Task:
When the line with "brown 1x1 brick" appears below, start repeating lines exactly, and keep going through the line with "none -> black 1x1 brick [332,170,387,243]"; add nothing outside that span.

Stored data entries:
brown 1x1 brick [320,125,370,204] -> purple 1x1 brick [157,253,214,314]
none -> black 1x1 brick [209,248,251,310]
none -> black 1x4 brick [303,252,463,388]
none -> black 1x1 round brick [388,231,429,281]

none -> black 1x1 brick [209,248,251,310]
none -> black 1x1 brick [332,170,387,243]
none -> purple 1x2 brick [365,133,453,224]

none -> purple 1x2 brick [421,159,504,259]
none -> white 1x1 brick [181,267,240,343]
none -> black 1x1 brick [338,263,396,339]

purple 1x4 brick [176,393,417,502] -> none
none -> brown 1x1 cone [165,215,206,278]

--

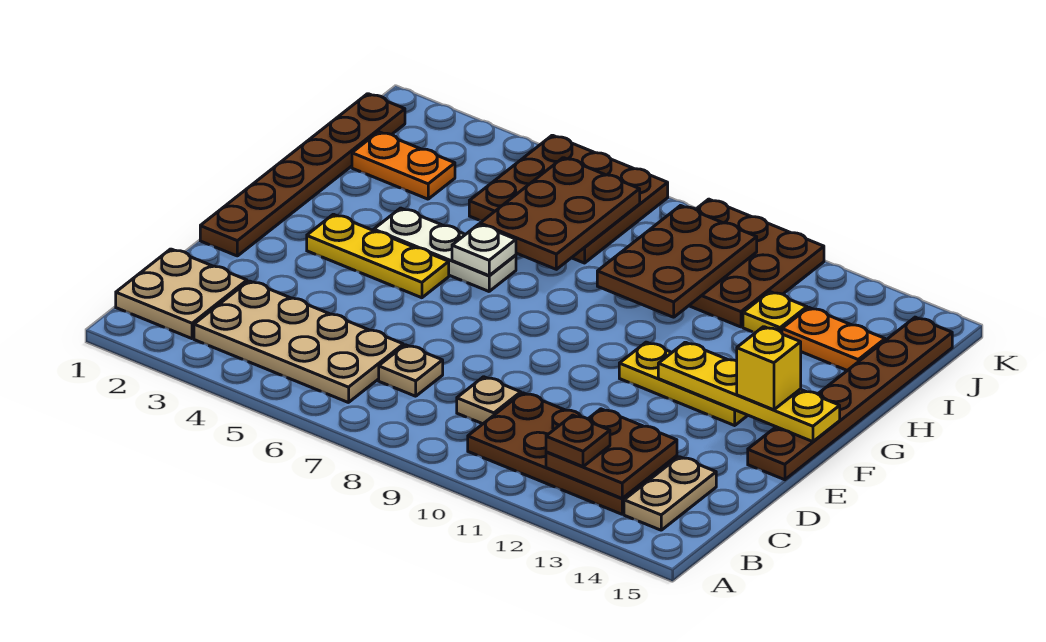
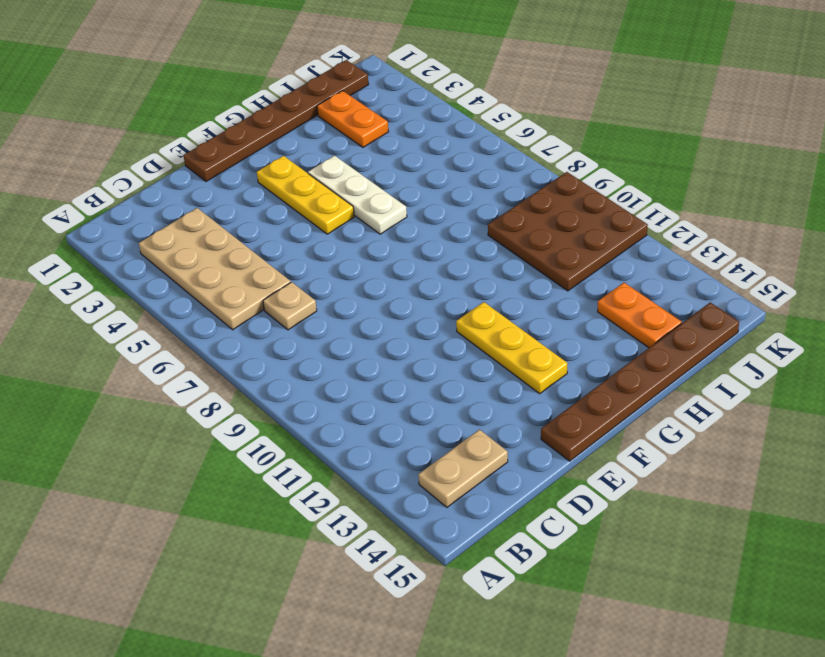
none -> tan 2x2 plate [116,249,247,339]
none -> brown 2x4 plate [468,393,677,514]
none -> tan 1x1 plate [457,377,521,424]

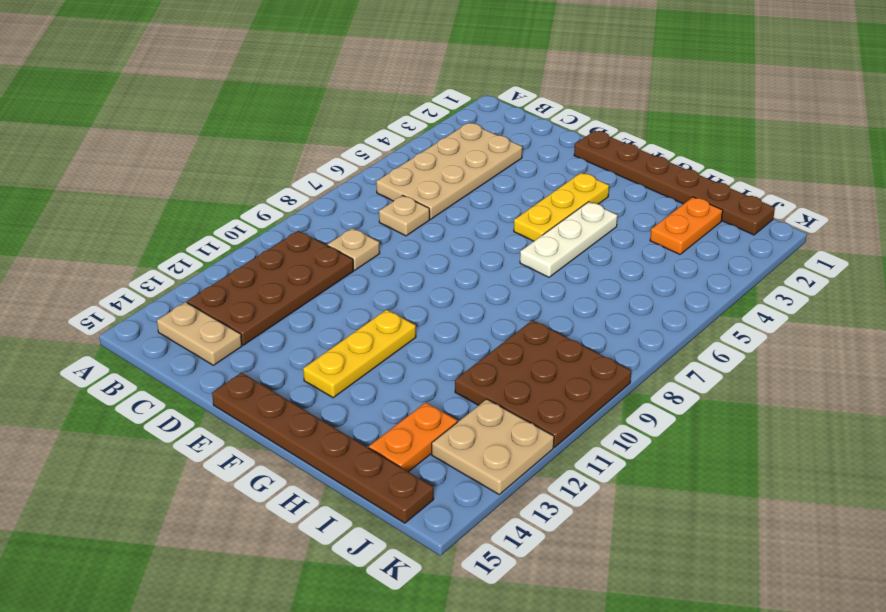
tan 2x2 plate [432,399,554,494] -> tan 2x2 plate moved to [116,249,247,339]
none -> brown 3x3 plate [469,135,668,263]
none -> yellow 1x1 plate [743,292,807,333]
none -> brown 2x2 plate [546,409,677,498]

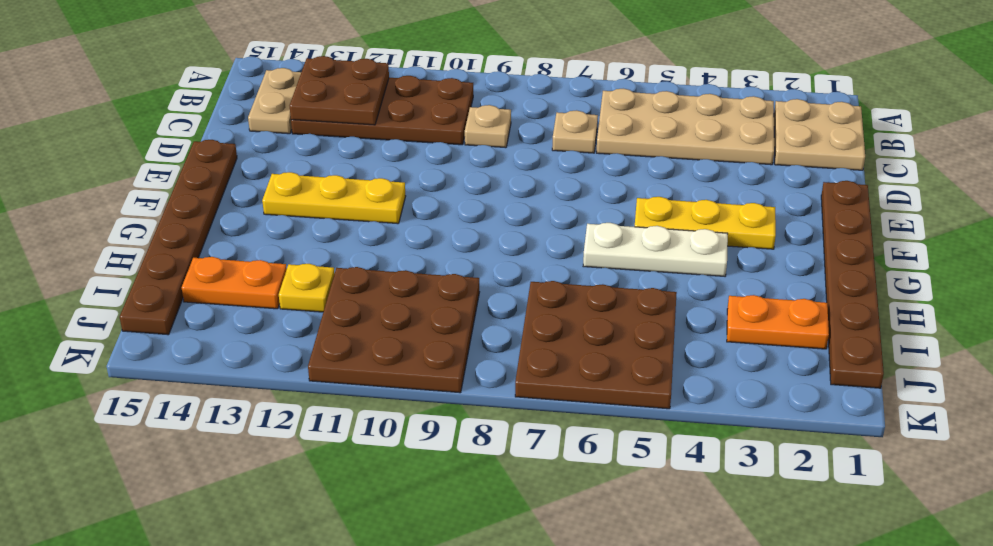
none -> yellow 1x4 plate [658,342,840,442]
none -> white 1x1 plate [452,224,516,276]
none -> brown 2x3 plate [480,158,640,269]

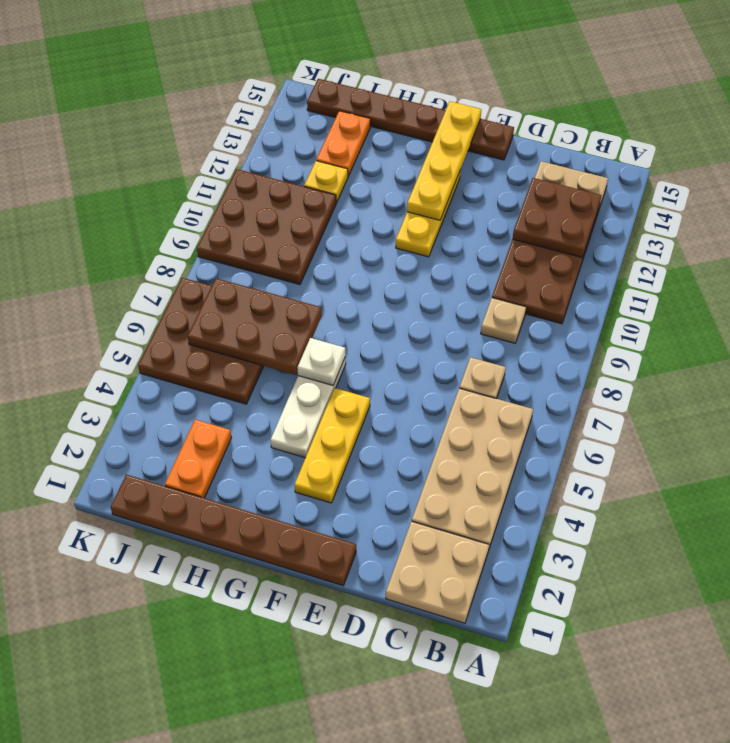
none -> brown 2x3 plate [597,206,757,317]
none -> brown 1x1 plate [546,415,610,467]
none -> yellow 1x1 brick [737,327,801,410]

Response:
brown 1x1 brick [320,125,370,204] -> purple 1x1 brick [157,253,214,314]
none -> black 1x1 brick [209,248,251,310]
none -> black 1x4 brick [303,252,463,388]
none -> black 1x1 round brick [388,231,429,281]

none -> black 1x1 brick [209,248,251,310]
none -> black 1x1 brick [332,170,387,243]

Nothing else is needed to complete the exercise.